Collect every line of the data that contains the string "kern". Case counts, so only matches with the same capitalization qualify.
+-------+
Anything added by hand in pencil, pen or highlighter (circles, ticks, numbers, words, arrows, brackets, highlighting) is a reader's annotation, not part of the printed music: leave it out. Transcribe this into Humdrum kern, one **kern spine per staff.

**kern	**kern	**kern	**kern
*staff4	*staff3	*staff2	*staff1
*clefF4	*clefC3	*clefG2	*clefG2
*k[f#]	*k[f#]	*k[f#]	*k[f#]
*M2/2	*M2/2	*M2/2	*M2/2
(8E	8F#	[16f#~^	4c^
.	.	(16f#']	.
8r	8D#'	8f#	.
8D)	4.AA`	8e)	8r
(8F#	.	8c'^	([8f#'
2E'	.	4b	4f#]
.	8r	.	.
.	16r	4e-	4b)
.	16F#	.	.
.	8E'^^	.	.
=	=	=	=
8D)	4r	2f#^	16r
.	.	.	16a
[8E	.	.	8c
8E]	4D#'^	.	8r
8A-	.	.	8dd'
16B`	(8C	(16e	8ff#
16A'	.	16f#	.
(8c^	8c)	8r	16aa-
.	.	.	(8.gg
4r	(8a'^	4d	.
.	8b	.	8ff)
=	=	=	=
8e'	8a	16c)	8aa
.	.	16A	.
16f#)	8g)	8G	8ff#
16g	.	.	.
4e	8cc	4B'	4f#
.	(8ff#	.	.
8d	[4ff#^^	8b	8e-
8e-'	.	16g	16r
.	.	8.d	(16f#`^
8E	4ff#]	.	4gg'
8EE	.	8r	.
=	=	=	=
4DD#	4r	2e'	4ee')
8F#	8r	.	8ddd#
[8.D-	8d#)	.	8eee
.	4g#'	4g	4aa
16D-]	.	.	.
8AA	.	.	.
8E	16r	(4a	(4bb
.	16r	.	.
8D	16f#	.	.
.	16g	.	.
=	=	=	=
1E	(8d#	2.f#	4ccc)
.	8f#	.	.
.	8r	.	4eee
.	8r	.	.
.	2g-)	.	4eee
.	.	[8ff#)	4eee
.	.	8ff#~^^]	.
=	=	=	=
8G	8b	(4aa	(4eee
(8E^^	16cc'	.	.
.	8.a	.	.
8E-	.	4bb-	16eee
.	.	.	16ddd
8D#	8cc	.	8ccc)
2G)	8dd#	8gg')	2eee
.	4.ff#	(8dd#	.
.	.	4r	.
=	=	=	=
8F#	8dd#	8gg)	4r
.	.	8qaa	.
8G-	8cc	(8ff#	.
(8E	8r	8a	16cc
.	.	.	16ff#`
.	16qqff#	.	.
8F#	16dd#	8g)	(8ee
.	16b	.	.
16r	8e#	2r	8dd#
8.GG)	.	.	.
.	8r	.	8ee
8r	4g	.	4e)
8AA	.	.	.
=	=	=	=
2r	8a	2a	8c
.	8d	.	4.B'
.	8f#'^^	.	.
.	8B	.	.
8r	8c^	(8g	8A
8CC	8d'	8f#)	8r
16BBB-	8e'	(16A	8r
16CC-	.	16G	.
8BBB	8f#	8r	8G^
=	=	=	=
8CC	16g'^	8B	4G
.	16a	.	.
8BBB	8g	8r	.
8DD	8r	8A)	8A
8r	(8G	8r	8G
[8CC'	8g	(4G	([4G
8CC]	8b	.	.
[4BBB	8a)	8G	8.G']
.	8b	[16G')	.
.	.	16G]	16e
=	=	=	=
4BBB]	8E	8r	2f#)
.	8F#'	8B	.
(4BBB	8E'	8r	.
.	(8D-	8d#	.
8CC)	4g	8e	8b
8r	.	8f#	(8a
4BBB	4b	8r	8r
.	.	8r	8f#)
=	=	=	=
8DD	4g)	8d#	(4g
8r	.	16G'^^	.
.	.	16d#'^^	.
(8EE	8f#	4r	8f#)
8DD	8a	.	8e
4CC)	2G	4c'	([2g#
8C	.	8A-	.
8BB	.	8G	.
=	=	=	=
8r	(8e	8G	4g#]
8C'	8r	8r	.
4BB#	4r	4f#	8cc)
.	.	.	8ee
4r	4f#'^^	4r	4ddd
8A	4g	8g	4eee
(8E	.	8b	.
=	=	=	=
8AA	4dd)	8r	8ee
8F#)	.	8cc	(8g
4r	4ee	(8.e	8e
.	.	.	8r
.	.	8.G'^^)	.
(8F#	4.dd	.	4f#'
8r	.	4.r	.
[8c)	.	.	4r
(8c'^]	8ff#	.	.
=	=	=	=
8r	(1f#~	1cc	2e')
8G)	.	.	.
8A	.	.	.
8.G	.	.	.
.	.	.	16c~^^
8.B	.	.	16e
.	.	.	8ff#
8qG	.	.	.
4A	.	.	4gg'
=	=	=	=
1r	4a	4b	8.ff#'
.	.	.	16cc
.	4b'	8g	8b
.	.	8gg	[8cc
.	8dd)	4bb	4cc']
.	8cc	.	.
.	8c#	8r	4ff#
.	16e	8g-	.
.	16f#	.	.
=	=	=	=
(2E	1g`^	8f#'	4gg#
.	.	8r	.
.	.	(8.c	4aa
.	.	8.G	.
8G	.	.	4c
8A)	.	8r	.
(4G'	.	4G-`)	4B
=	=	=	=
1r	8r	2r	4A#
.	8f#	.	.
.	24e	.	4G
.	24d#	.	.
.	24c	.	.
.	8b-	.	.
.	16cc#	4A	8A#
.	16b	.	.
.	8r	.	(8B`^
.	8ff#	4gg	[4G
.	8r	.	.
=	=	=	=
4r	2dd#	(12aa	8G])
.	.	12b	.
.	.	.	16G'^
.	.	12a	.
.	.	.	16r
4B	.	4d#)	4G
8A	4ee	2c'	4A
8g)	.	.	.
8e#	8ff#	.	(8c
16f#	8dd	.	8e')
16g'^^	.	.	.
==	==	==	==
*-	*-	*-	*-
+-------+
• _FINISHED ANSWER_:
Anything added by hand in pencil, pen or highlighter (circles, ticks, numbers, words, arrows, brackets, highlighting) is a reader's annotation, not part of the printed music: leave it out. Transcribe this into Humdrum kern, one **kern spine per staff.
**kern	**kern	**kern	**kern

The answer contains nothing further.